§ **EXTRACTED MATERIAL**:
##########
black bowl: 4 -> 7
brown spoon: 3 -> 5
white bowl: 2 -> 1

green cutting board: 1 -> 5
##########
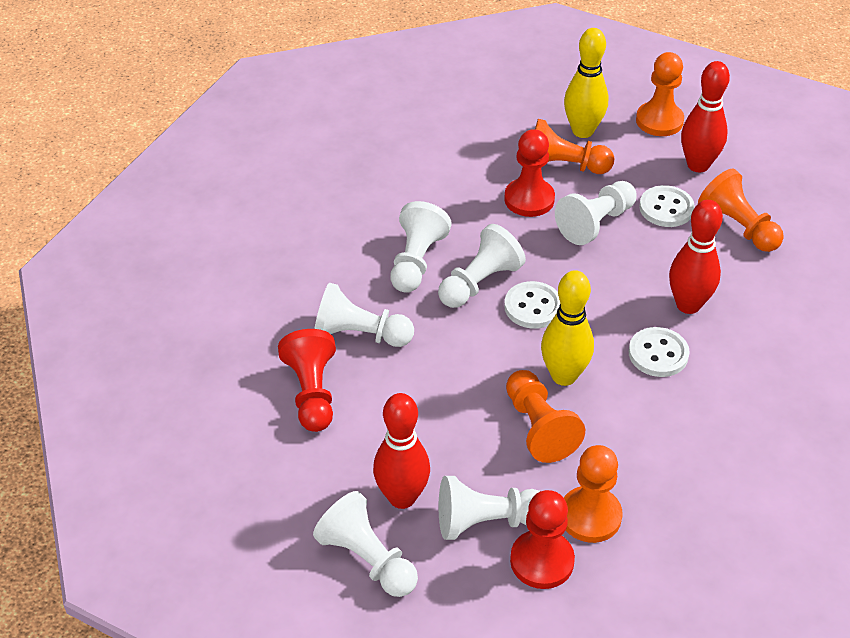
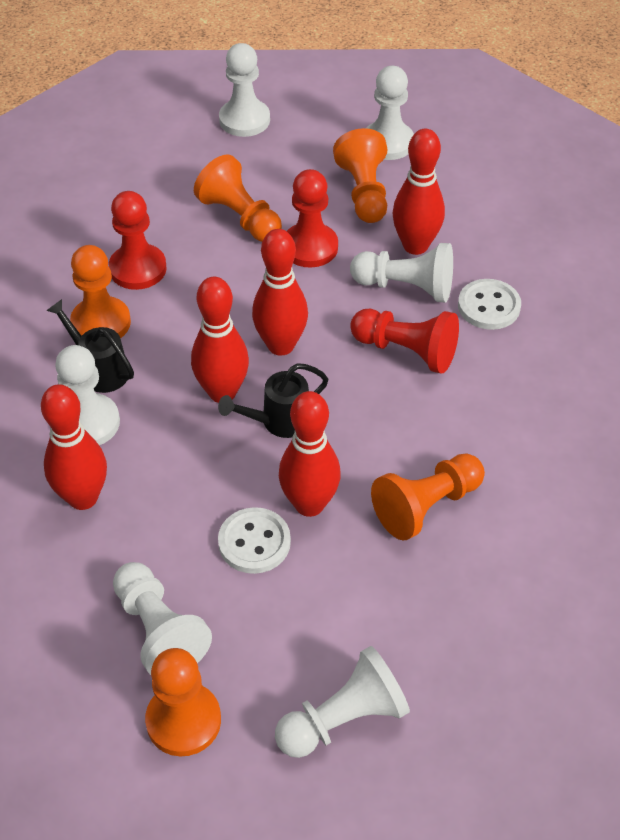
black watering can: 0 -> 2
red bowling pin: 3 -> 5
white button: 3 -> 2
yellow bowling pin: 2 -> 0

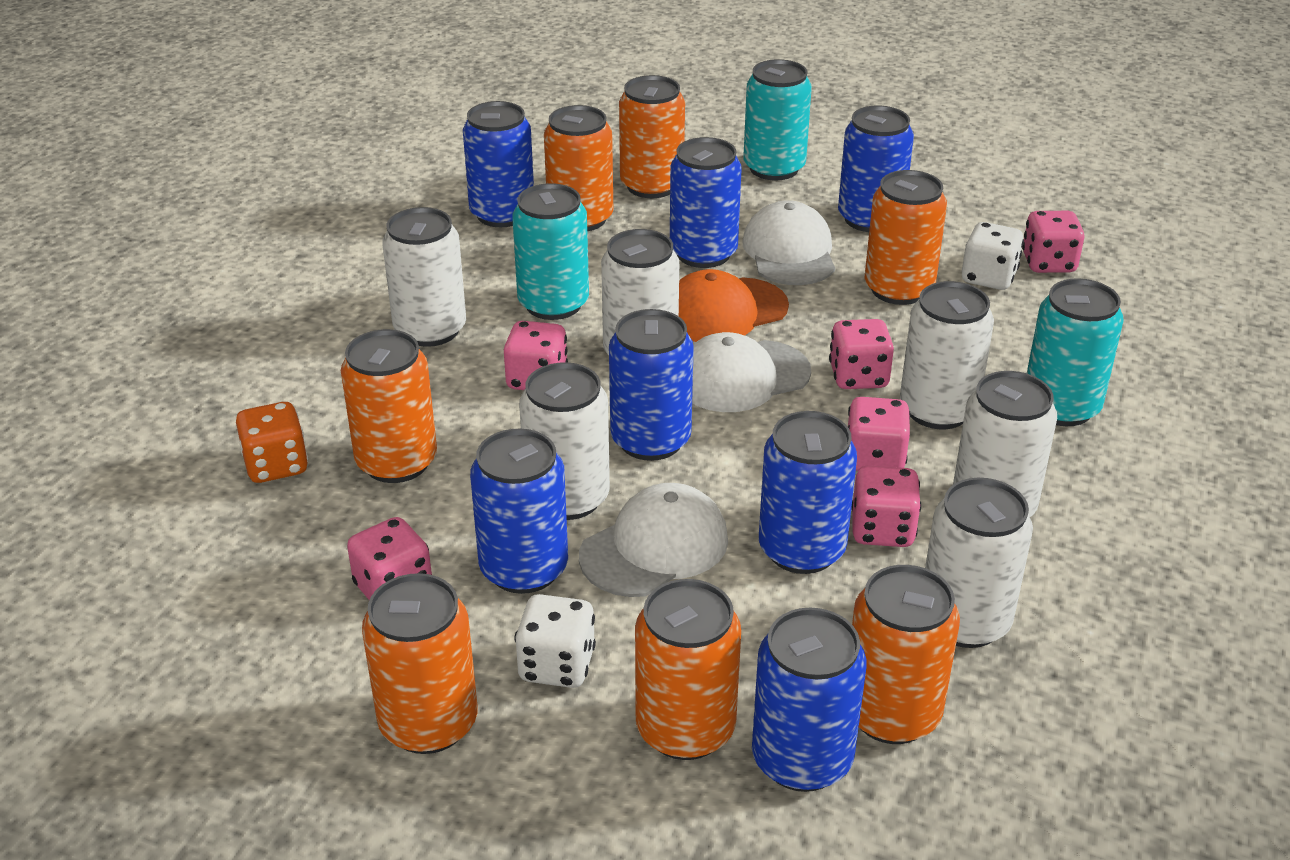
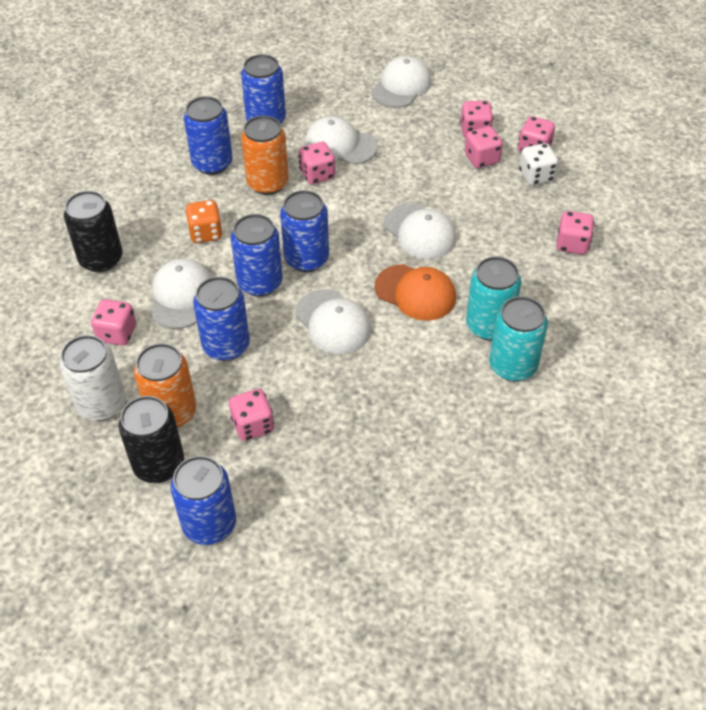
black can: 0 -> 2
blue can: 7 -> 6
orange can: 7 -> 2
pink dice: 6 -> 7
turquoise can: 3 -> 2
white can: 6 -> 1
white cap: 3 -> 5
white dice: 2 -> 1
##########
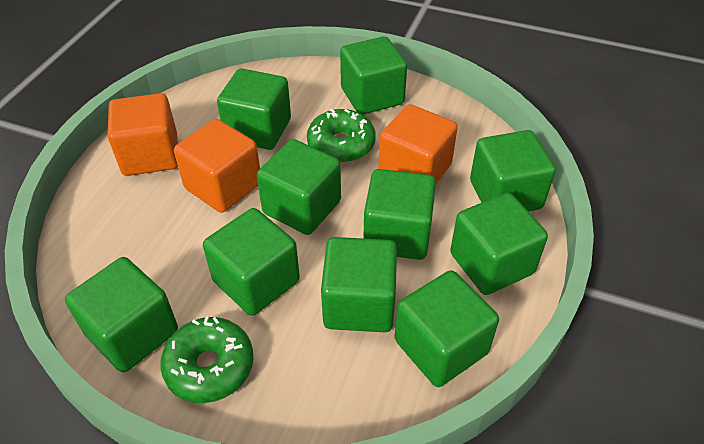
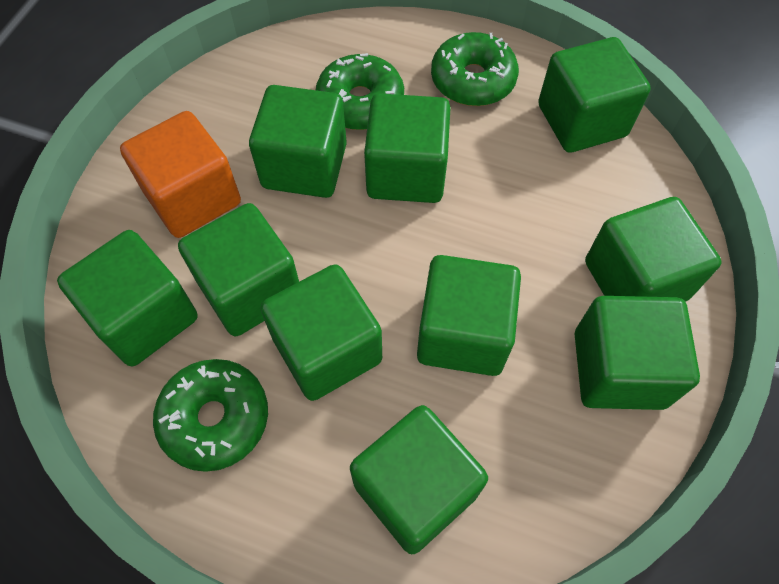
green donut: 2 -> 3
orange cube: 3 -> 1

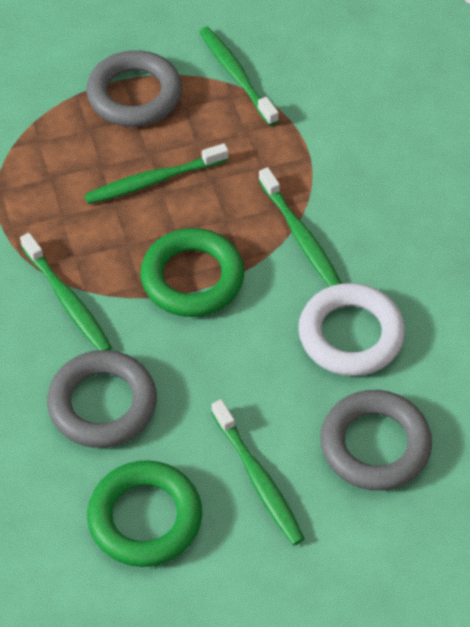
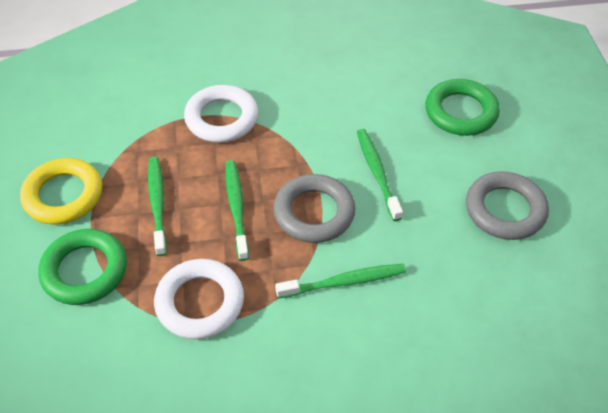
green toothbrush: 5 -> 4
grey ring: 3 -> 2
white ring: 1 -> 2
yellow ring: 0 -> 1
##########
§ **PROBLEM DETAILS**: Lines holding the string "white" in the records: how many are there? Give only the number.

§ **WRITTEN ANSWER**: 6